### Task prompt:
Scan the lines below for the word "white". Copy each line you find it in.

### Given data:
---*---

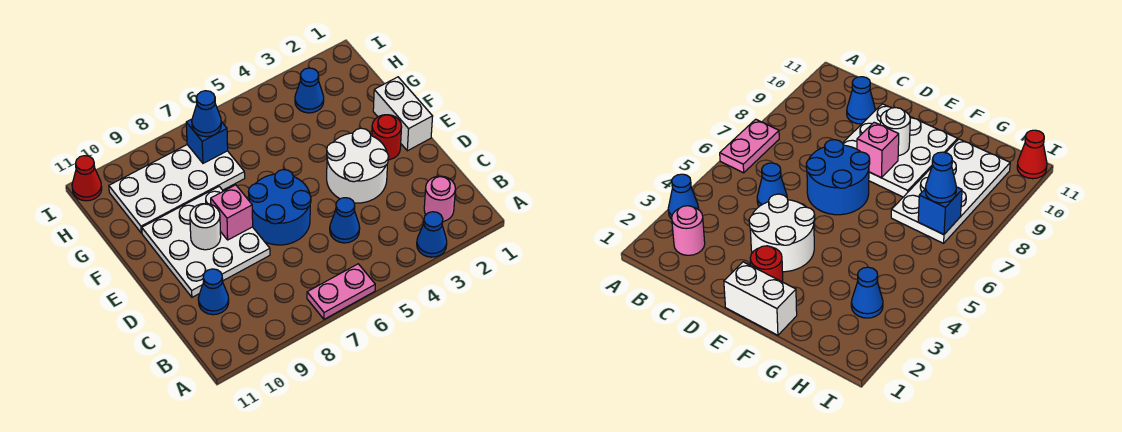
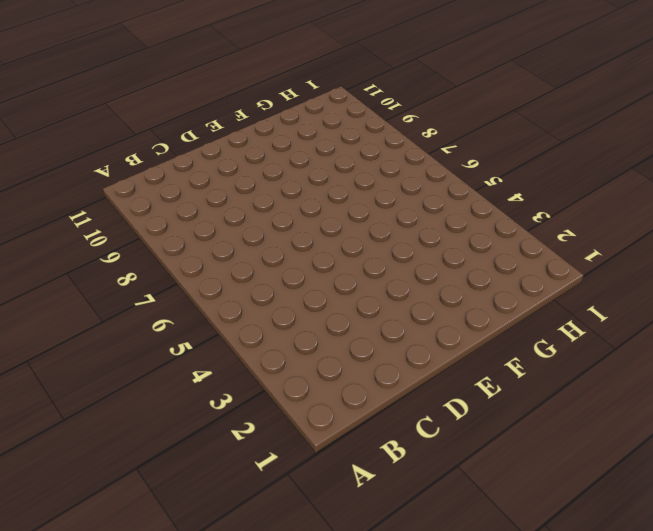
none -> blue 1x1 cone [417,212,447,257]
none -> pink 1x2 plate [307,264,375,319]
none -> pink 1x1 round brick [424,176,455,222]

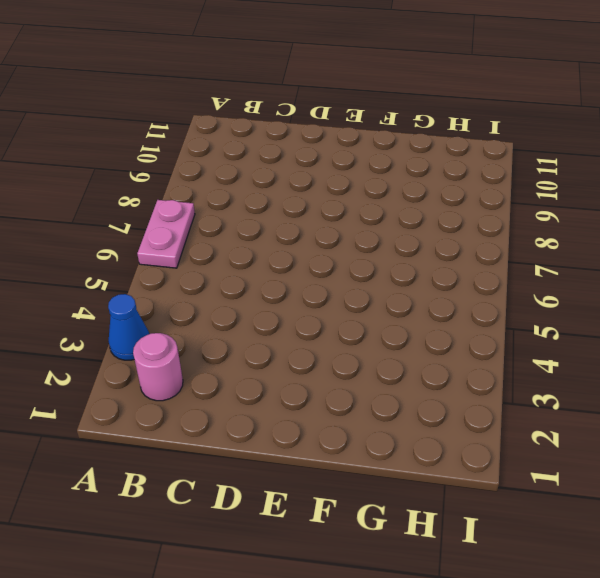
none -> blue 1x1 cone [330,198,360,243]
none -> blue 1x1 cone [198,269,229,315]
none -> white 2x2 round brick [327,128,389,203]

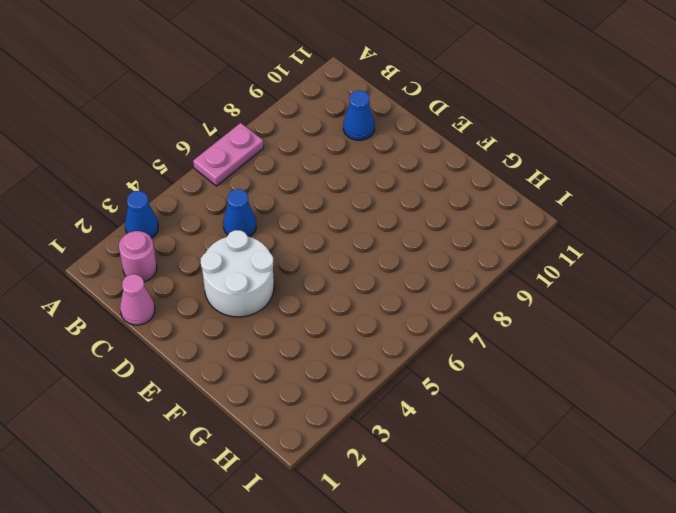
pink 1x1 cone [120,274,155,325] -> none
none -> blue 2x2 round brick [249,169,311,245]
none -> white 3x3 plate [142,186,270,297]
none -> white 1x2 brick [373,77,433,151]

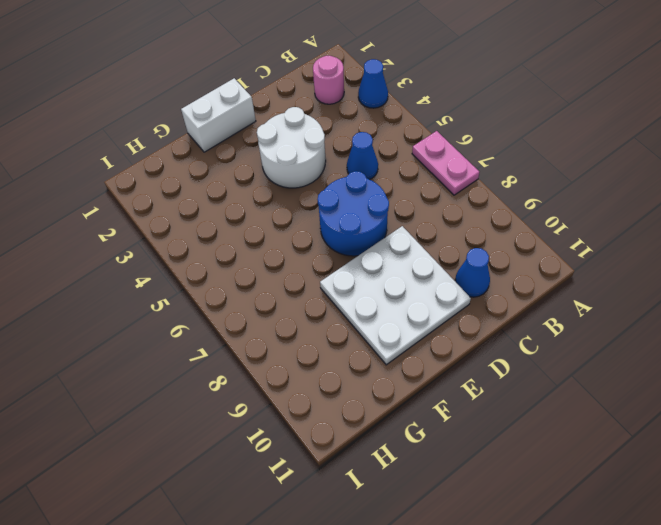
none -> red 1x1 round brick [372,115,402,160]
none -> white 2x4 plate [109,145,245,233]
none -> blue 1x1 cone [295,68,324,113]

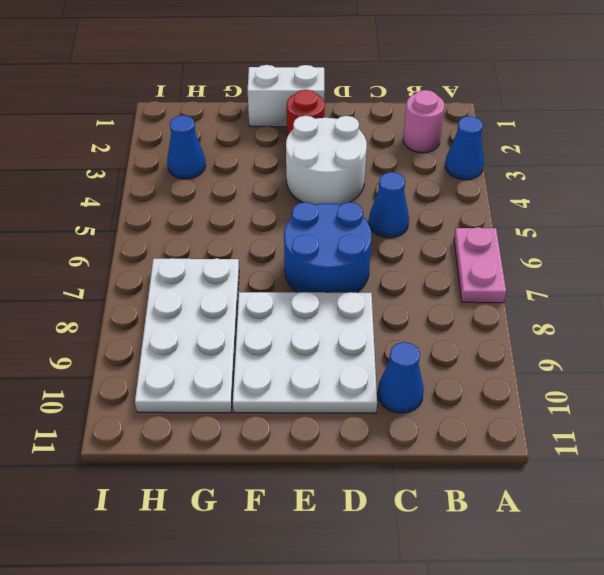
none -> red 1x1 cone [72,156,102,201]
none -> pink 1x1 brick [211,185,253,240]
none -> white 1x1 round brick [190,203,221,250]

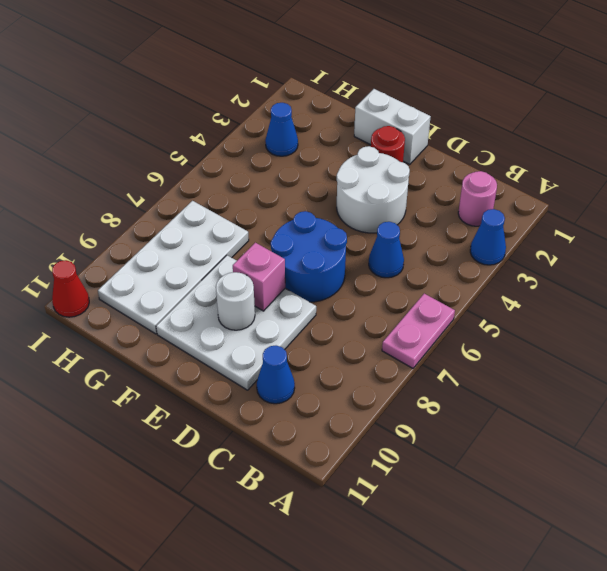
none -> blue 1x1 brick [186,119,228,163]
none -> blue 1x1 cone [192,91,221,137]

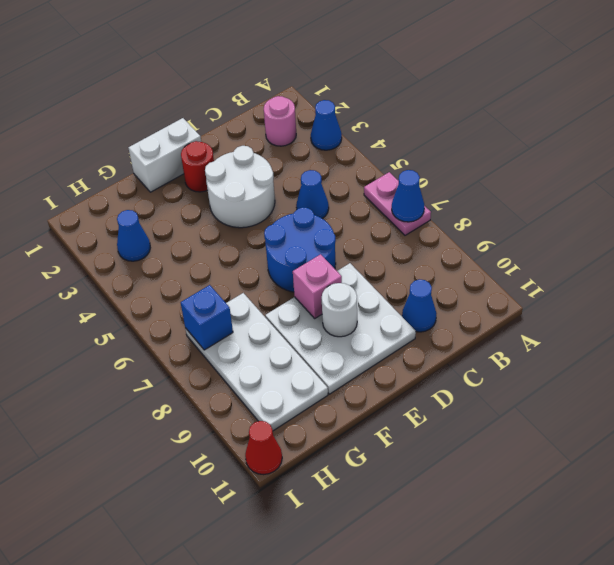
blue 1x1 cone [392,170,424,222] -> blue 1x1 cone moved to [192,91,221,137]

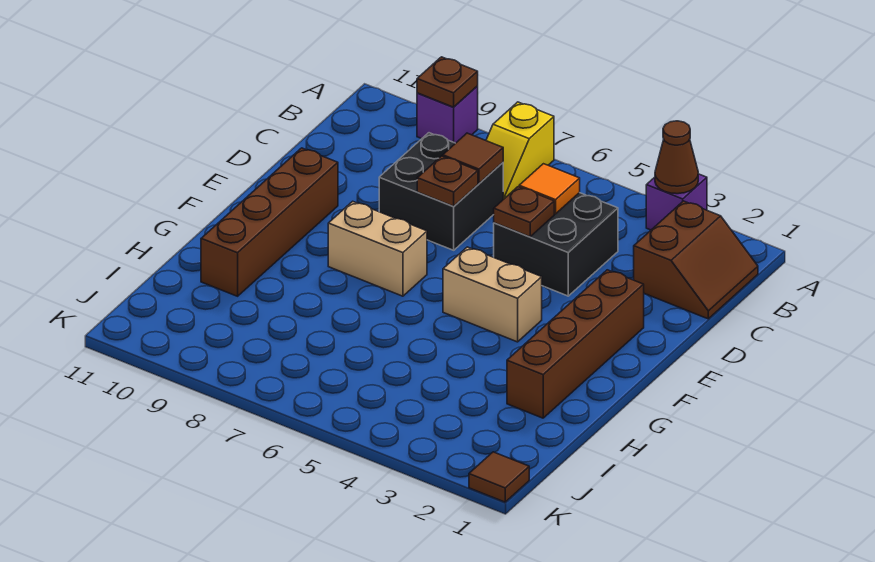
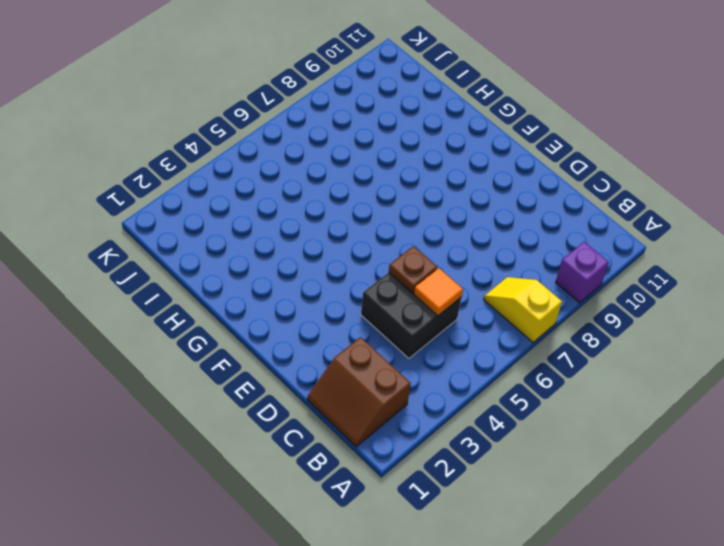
none -> purple 1x1 brick [646,174,707,230]
none -> black 2x2 brick [379,133,503,250]
none -> brown 1x4 brick [507,270,644,418]

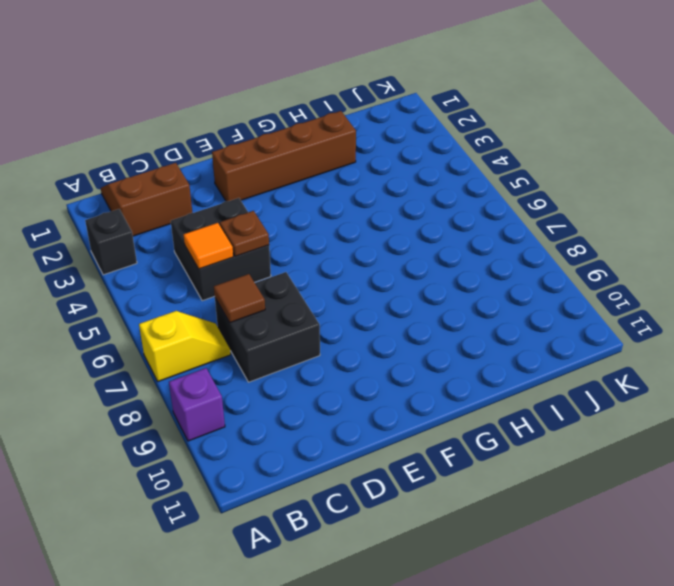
black 1x1 brick [85,209,137,275] -> purple 1x1 brick [646,174,707,230]
none -> brown 1x4 brick [201,148,338,296]
none -> tan 1x2 brick [443,247,542,342]
none -> tan 1x2 brick [328,201,427,296]

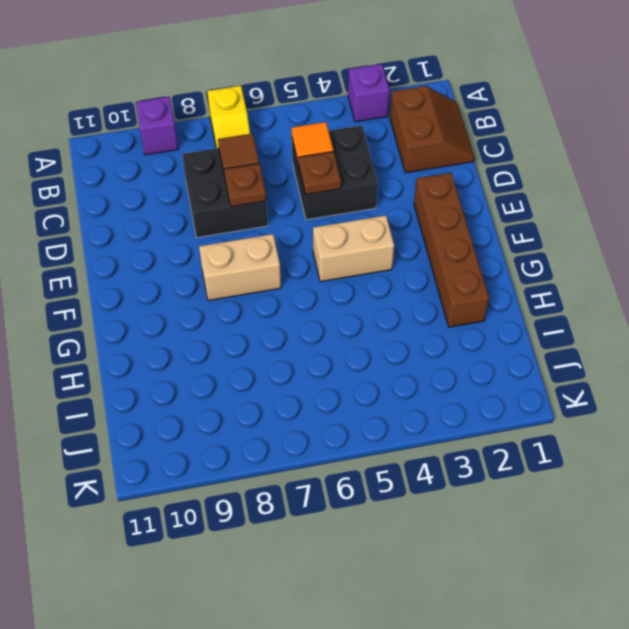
none -> brown 1x4 brick [201,148,338,296]
none -> brown 1x1 tile [469,452,529,502]
none -> brown 1x1 cone [655,121,698,194]

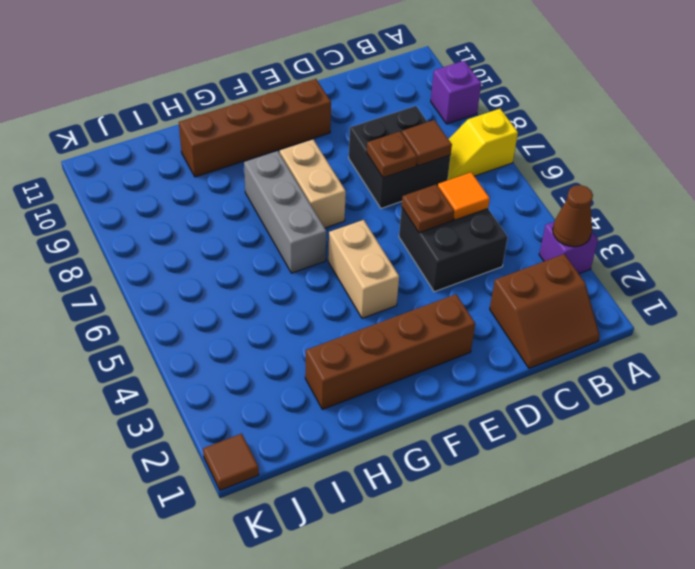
grey 1x3 brick [244,151,326,273] -> none
none -> brown 1x1 plate [417,57,478,107]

---*---

### Task output:
none -> white 2x2 round brick [327,128,389,203]
none -> white 3x3 plate [142,186,270,297]
none -> white 1x2 brick [373,77,433,151]
none -> white 2x4 plate [109,145,245,233]
none -> white 1x1 round brick [190,203,221,250]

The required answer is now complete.